Collected data entries:

__________

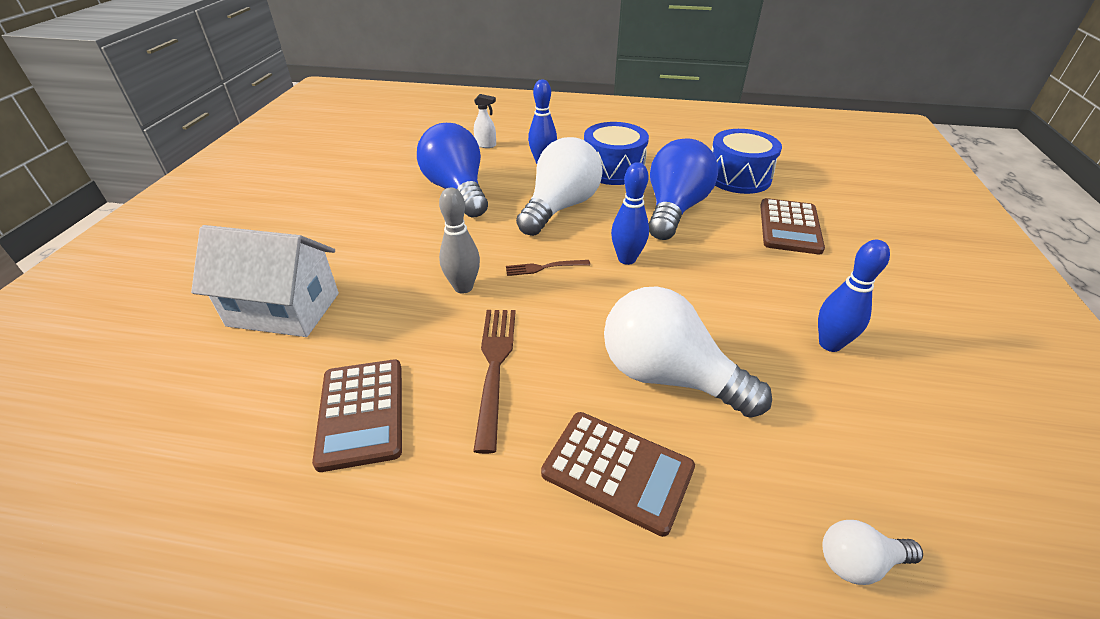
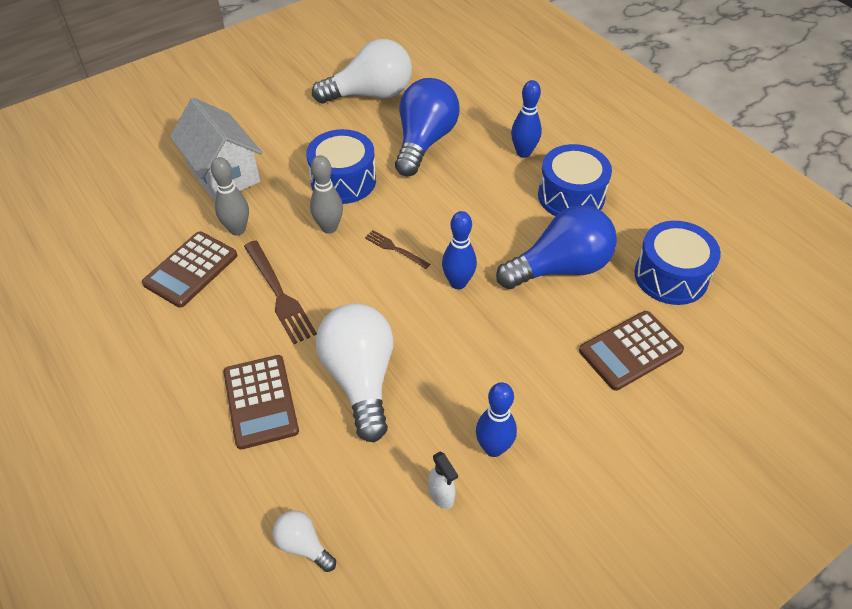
camera: 45 degrees right, 10 degrees up
brown fork [473,310,515,454] -> brown fork turned 105 degrees clockwise [244,241,317,344]
white spray bottle [474,94,496,148] -> white spray bottle moved to [428,451,458,509]
white light bulb [516,137,603,236] -> white light bulb moved to [312,39,412,104]
none -> grey bowling pin [211,157,249,236]
none -> blue drum [306,129,376,204]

__________

--- Work instruction ---
Return the records exactly. Don't carry the pictures over.

--- Expected answer ---
camera: 45 degrees right, 10 degrees up
brown fork [473,310,515,454] -> brown fork turned 105 degrees clockwise [244,241,317,344]
white spray bottle [474,94,496,148] -> white spray bottle moved to [428,451,458,509]
white light bulb [516,137,603,236] -> white light bulb moved to [312,39,412,104]
none -> grey bowling pin [211,157,249,236]
none -> blue drum [306,129,376,204]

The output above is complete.